§ Goal of the exercise: In the entries below, find the line with "pink ellipse: (270, 45) -> (138, 90), moved" and the line with "blue cross: (671, 321)". Print those two and everything between them exactly, and nothing else.

§ Data for this task:
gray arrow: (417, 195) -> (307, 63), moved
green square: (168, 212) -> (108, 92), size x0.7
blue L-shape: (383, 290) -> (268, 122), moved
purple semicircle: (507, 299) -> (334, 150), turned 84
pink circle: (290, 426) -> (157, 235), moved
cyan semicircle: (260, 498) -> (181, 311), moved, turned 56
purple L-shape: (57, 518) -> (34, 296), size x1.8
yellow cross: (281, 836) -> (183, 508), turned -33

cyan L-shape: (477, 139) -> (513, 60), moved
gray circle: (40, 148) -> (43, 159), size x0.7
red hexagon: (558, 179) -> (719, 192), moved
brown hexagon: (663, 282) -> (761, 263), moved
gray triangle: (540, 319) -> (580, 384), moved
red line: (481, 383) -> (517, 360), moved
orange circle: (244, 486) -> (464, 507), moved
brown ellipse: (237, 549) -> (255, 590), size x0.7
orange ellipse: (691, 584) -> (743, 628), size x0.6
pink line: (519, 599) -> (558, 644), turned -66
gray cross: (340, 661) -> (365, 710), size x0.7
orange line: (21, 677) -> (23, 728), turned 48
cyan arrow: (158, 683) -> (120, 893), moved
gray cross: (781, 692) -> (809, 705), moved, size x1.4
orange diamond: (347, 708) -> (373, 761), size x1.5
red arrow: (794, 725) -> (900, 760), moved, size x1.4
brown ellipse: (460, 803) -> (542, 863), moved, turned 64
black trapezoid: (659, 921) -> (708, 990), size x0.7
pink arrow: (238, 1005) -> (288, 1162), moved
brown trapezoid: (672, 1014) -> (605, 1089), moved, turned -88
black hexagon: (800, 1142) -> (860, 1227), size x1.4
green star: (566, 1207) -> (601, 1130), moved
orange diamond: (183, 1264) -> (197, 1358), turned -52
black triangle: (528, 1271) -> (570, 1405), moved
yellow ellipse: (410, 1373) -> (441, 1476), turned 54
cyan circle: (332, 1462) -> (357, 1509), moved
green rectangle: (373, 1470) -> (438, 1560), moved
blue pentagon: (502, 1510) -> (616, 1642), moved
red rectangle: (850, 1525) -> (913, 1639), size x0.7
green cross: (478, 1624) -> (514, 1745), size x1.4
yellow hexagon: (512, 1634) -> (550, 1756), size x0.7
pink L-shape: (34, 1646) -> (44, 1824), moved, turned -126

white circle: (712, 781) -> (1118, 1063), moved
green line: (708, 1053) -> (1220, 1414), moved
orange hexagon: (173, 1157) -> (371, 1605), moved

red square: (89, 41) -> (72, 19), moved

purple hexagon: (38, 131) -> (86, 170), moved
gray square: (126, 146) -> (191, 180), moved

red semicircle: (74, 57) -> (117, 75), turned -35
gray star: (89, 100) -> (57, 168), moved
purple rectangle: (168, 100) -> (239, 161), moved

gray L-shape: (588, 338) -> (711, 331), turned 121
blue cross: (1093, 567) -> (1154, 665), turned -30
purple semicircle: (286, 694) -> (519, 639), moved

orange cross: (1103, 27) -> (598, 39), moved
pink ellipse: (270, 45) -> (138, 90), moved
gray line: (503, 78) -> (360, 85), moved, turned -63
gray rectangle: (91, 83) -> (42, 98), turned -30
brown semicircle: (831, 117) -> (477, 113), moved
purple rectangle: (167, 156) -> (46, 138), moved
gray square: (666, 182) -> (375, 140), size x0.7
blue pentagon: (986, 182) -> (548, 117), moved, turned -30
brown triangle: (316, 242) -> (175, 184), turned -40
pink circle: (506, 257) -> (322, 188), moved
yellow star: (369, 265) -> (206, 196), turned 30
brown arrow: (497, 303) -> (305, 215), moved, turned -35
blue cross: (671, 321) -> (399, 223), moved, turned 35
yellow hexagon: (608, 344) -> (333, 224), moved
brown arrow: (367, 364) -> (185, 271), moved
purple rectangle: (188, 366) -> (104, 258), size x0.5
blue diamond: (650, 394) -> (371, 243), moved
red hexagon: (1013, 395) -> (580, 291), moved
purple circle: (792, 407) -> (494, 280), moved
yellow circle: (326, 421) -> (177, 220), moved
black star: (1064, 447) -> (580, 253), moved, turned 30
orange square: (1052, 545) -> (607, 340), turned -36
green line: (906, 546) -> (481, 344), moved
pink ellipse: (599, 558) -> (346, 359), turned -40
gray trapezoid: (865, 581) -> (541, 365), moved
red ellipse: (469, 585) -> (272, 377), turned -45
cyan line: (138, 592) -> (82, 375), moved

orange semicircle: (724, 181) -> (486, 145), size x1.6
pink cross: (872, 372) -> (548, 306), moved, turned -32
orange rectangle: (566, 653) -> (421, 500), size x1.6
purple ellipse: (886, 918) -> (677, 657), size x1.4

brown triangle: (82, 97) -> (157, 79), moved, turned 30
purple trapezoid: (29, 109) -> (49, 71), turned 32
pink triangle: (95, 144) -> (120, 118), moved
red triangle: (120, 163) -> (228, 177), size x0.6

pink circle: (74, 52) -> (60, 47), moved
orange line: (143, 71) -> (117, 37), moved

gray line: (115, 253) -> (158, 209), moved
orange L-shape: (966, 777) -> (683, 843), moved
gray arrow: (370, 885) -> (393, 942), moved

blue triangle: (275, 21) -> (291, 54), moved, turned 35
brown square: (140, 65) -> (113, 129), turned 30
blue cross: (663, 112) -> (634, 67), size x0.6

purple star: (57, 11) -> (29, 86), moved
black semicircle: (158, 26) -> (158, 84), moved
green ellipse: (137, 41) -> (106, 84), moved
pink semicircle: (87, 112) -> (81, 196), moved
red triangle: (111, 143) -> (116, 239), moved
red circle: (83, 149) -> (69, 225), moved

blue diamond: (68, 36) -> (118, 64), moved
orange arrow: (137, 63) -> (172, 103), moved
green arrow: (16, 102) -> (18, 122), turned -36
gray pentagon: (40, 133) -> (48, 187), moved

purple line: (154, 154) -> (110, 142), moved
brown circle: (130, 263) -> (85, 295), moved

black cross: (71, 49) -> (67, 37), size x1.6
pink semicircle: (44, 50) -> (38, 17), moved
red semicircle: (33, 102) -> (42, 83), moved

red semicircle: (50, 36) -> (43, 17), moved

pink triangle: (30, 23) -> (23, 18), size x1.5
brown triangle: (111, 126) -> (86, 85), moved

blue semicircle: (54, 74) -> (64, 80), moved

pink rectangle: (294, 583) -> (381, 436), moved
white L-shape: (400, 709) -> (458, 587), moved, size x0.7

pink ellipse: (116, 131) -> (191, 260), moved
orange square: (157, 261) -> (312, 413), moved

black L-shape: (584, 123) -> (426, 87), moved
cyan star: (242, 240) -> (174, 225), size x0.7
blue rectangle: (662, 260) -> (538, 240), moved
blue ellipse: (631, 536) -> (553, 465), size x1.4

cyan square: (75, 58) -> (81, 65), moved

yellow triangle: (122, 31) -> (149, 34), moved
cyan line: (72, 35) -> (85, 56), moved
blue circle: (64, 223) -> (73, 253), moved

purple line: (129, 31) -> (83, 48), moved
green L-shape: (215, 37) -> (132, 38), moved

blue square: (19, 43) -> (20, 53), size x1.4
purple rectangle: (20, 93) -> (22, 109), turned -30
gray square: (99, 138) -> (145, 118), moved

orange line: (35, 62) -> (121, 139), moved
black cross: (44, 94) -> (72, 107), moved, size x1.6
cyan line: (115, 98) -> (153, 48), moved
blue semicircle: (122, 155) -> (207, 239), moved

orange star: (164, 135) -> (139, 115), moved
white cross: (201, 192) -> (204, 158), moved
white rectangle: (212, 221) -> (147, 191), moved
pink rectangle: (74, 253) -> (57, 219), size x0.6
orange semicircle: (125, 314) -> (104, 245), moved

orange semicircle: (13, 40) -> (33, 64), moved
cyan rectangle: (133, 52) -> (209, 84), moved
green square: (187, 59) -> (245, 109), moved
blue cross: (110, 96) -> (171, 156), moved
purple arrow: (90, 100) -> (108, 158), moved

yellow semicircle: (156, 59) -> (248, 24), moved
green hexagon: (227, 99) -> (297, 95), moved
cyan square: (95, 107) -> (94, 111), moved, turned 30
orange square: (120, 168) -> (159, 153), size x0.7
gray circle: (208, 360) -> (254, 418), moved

§ Result below:
pink ellipse: (270, 45) -> (138, 90), moved
gray line: (503, 78) -> (360, 85), moved, turned -63
gray rectangle: (91, 83) -> (42, 98), turned -30
brown semicircle: (831, 117) -> (477, 113), moved
purple rectangle: (167, 156) -> (46, 138), moved
gray square: (666, 182) -> (375, 140), size x0.7
blue pentagon: (986, 182) -> (548, 117), moved, turned -30
brown triangle: (316, 242) -> (175, 184), turned -40
pink circle: (506, 257) -> (322, 188), moved
yellow star: (369, 265) -> (206, 196), turned 30
brown arrow: (497, 303) -> (305, 215), moved, turned -35
blue cross: (671, 321) -> (399, 223), moved, turned 35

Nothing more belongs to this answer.